Material for this exercise Block Start
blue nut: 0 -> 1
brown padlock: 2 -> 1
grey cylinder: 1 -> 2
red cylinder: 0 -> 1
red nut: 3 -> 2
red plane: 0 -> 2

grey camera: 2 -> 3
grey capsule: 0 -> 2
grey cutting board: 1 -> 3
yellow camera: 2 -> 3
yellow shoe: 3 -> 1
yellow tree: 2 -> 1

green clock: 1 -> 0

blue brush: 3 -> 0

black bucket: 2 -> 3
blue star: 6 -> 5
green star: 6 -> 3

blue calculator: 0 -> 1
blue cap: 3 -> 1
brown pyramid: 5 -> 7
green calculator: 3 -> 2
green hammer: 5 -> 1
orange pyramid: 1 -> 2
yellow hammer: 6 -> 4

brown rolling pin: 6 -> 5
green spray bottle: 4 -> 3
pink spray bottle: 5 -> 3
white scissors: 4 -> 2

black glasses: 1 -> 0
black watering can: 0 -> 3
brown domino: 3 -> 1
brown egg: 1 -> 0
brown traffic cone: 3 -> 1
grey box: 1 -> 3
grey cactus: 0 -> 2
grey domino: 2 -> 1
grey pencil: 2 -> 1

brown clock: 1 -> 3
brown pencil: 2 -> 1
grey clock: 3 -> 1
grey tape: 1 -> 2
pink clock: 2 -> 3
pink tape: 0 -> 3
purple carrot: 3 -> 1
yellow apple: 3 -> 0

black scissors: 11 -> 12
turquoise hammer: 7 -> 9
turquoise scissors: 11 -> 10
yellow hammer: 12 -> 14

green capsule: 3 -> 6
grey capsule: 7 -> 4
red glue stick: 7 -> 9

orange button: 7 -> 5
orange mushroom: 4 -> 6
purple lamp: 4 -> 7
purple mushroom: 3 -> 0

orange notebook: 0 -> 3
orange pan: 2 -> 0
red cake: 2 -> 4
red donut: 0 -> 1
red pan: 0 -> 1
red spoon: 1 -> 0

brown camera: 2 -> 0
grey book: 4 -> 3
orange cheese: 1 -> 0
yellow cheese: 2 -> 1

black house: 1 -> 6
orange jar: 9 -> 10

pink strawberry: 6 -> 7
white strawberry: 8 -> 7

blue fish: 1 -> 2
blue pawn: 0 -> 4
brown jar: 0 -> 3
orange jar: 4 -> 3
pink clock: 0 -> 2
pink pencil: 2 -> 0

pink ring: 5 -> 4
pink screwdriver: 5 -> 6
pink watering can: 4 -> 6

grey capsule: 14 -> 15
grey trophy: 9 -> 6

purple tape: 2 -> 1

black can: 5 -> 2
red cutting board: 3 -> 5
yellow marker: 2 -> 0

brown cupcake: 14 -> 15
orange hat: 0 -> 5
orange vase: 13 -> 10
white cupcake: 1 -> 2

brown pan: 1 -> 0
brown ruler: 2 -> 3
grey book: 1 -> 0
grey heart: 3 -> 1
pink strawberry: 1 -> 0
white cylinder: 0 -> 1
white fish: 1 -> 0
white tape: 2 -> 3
Material for this exercise Block End
• _Task to carry out_:
From the entries above, print the lines beginning at the one with "turquoise hammer: 7 -> 9" and stopping after the one with "pink clock: 0 -> 2", exactly as written and with nothing else.

• _Task output_:
turquoise hammer: 7 -> 9
turquoise scissors: 11 -> 10
yellow hammer: 12 -> 14

green capsule: 3 -> 6
grey capsule: 7 -> 4
red glue stick: 7 -> 9

orange button: 7 -> 5
orange mushroom: 4 -> 6
purple lamp: 4 -> 7
purple mushroom: 3 -> 0

orange notebook: 0 -> 3
orange pan: 2 -> 0
red cake: 2 -> 4
red donut: 0 -> 1
red pan: 0 -> 1
red spoon: 1 -> 0

brown camera: 2 -> 0
grey book: 4 -> 3
orange cheese: 1 -> 0
yellow cheese: 2 -> 1

black house: 1 -> 6
orange jar: 9 -> 10

pink strawberry: 6 -> 7
white strawberry: 8 -> 7

blue fish: 1 -> 2
blue pawn: 0 -> 4
brown jar: 0 -> 3
orange jar: 4 -> 3
pink clock: 0 -> 2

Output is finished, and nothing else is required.